-------- Records shown
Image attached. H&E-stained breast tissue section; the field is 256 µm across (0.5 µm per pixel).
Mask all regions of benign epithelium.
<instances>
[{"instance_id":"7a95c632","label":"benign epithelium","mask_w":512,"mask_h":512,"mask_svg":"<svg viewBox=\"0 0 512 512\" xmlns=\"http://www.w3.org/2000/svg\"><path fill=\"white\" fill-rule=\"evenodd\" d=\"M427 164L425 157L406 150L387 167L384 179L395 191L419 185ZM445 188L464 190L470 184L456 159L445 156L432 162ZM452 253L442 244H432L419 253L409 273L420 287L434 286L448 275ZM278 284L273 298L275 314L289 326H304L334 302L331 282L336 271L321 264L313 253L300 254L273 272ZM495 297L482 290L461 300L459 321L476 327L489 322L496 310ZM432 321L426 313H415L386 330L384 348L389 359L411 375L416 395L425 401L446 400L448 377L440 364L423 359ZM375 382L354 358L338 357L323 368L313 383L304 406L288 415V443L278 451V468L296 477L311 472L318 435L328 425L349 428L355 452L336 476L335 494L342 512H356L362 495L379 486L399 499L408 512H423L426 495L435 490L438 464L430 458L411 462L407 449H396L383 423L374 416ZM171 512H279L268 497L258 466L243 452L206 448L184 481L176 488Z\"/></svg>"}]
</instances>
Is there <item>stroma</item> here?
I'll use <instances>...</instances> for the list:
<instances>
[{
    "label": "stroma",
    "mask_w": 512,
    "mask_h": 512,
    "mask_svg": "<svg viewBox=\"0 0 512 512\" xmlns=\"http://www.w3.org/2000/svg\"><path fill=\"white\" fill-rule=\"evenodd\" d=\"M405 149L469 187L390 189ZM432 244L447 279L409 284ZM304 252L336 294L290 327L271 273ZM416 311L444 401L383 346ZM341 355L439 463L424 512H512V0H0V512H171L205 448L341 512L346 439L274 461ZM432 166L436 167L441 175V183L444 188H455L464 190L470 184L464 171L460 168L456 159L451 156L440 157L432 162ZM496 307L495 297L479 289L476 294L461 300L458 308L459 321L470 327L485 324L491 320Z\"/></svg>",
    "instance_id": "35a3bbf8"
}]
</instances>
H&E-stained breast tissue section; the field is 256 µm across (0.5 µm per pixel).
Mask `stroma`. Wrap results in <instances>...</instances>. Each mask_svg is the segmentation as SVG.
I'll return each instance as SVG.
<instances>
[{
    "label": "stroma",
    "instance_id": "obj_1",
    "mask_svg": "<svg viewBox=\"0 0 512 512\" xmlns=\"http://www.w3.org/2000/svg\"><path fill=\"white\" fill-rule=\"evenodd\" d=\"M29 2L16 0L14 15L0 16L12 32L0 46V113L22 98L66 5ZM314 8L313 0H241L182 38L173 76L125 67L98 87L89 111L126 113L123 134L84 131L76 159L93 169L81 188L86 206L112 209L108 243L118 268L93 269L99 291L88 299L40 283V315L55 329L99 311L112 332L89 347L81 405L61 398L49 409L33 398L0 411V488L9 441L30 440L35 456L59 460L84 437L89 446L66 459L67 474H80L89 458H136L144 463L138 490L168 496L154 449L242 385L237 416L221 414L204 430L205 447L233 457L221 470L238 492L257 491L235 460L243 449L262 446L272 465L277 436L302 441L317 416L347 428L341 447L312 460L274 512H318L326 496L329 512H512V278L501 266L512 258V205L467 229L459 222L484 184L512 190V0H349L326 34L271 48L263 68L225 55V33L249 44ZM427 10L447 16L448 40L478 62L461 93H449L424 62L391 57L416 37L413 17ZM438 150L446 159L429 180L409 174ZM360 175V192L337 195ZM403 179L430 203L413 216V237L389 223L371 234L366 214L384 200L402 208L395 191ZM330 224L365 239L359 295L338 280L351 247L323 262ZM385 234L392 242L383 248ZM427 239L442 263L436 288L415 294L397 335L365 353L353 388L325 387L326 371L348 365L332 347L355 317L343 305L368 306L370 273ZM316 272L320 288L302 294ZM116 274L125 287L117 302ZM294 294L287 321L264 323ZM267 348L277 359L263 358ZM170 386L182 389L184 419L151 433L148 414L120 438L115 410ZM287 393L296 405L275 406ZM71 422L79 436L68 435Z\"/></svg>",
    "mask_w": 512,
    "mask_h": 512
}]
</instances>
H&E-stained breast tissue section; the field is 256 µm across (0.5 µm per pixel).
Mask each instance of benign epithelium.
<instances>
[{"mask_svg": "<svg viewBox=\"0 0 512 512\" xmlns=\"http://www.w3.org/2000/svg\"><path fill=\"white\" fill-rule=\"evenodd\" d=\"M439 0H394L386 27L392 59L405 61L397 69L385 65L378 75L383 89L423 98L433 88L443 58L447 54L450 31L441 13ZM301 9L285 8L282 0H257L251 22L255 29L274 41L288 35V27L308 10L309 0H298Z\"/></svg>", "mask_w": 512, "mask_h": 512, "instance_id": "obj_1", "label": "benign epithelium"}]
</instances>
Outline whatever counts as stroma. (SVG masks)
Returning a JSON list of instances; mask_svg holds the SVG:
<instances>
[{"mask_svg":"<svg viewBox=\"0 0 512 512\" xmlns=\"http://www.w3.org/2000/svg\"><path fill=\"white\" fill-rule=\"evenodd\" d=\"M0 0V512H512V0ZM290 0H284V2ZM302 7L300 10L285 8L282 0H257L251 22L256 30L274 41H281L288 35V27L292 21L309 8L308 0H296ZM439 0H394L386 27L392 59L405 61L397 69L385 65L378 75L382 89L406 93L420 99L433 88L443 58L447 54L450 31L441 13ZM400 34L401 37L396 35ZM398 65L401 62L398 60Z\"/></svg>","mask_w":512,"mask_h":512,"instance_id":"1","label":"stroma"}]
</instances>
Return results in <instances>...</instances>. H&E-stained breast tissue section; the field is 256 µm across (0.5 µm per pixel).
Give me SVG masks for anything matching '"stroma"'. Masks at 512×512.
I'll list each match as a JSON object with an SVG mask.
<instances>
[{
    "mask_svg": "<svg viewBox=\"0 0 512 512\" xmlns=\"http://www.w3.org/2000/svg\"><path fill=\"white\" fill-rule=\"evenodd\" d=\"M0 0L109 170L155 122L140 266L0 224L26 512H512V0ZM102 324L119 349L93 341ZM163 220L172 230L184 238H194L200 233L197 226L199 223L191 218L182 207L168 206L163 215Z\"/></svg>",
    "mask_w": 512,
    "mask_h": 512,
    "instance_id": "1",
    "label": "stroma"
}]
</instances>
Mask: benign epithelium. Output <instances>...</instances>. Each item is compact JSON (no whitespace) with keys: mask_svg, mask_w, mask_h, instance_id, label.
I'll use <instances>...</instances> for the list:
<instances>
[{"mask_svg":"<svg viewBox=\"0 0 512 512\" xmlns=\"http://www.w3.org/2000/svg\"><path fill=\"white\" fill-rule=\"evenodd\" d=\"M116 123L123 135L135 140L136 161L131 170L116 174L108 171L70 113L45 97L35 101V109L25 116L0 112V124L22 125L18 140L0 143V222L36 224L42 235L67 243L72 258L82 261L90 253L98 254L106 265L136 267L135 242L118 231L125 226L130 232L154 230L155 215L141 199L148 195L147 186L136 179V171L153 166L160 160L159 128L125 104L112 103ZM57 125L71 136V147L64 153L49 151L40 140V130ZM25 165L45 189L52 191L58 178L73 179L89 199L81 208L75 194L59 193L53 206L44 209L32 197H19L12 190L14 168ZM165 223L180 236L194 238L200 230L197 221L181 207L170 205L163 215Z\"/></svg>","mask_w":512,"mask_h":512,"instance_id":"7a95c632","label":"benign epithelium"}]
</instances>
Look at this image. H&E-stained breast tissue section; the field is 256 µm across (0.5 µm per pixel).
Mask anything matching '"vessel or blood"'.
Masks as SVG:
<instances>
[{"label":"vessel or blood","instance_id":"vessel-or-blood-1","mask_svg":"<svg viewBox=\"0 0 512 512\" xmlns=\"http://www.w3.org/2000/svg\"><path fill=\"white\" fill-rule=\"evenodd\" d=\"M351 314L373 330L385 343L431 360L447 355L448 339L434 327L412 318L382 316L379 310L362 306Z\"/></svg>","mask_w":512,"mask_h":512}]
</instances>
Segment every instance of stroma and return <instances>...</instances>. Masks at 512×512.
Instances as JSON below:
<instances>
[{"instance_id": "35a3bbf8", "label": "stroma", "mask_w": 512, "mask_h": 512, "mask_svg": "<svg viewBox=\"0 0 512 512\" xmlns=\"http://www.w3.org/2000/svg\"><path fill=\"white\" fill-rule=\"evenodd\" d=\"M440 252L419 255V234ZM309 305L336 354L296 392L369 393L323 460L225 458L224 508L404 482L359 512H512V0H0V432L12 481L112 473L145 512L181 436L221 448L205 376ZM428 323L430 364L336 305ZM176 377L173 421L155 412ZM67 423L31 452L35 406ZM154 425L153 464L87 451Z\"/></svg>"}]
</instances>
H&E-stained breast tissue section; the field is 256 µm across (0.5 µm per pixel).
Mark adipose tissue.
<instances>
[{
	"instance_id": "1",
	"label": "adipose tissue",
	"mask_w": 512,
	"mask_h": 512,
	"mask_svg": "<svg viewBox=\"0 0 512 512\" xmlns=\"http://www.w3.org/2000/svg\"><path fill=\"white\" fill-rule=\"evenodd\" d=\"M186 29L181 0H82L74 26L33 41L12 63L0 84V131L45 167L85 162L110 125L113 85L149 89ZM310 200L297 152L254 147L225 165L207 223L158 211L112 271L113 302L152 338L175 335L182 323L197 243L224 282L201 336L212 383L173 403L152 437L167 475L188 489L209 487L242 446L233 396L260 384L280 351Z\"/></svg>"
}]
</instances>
----------------
__Work required__:
Copy exactly the lines from the one containing "Segment every instance" through the last line of the records, both included, and nothing else.

__Result__:
Segment every instance of stroma and return <instances>...</instances>. Masks at 512×512.
Instances as JSON below:
<instances>
[{"instance_id": "35a3bbf8", "label": "stroma", "mask_w": 512, "mask_h": 512, "mask_svg": "<svg viewBox=\"0 0 512 512\" xmlns=\"http://www.w3.org/2000/svg\"><path fill=\"white\" fill-rule=\"evenodd\" d=\"M440 252L419 255V234ZM309 305L336 354L296 392L369 393L323 460L225 458L224 508L404 482L359 512H512V0H0V432L12 481L112 473L145 512L181 436L221 448L205 376ZM428 323L430 364L336 305ZM176 377L173 421L155 412ZM67 423L31 452L35 406ZM154 425L153 464L87 451Z\"/></svg>"}]
</instances>
H&E-stained breast tissue section; the field is 256 µm across (0.5 µm per pixel).
Mark adipose tissue.
<instances>
[{
	"instance_id": "1",
	"label": "adipose tissue",
	"mask_w": 512,
	"mask_h": 512,
	"mask_svg": "<svg viewBox=\"0 0 512 512\" xmlns=\"http://www.w3.org/2000/svg\"><path fill=\"white\" fill-rule=\"evenodd\" d=\"M186 29L181 0H82L74 26L33 41L12 63L0 84V131L45 167L85 162L110 125L113 85L149 89ZM310 200L297 152L254 147L225 165L207 223L158 211L112 271L113 302L152 338L175 335L182 323L197 243L224 282L201 336L212 383L173 403L152 437L167 475L188 489L209 487L242 446L233 396L260 384L280 351Z\"/></svg>"
}]
</instances>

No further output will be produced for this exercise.